%%

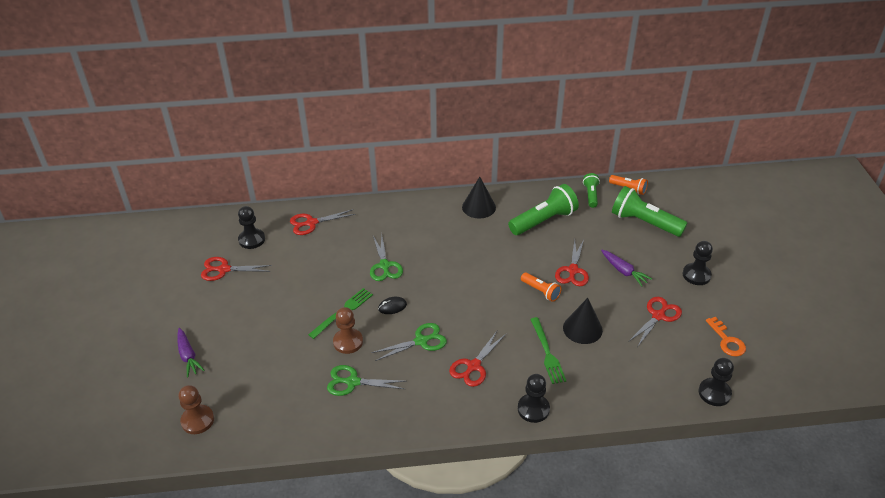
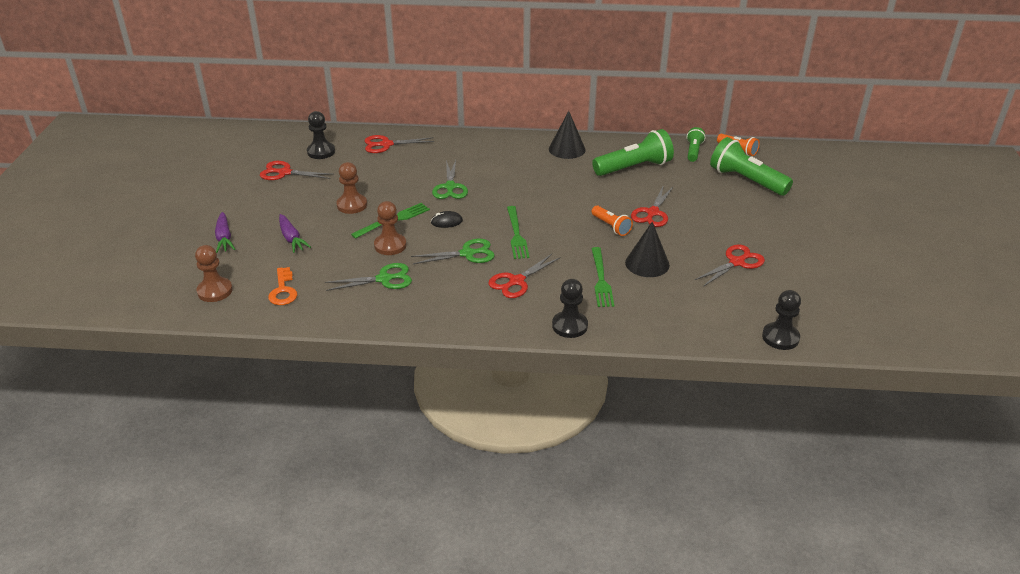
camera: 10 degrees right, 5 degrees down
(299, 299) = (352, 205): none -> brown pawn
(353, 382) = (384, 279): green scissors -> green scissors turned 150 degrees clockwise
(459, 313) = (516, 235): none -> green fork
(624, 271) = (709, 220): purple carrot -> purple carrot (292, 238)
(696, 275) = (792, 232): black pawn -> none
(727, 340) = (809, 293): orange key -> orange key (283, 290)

%%

The output is to be the material in full and unaltered, with pictures omitted.

**FINISHED EXERCISE**
camera: 10 degrees right, 5 degrees down
(299, 299) = (352, 205): none -> brown pawn
(353, 382) = (384, 279): green scissors -> green scissors turned 150 degrees clockwise
(459, 313) = (516, 235): none -> green fork
(624, 271) = (709, 220): purple carrot -> purple carrot (292, 238)
(696, 275) = (792, 232): black pawn -> none
(727, 340) = (809, 293): orange key -> orange key (283, 290)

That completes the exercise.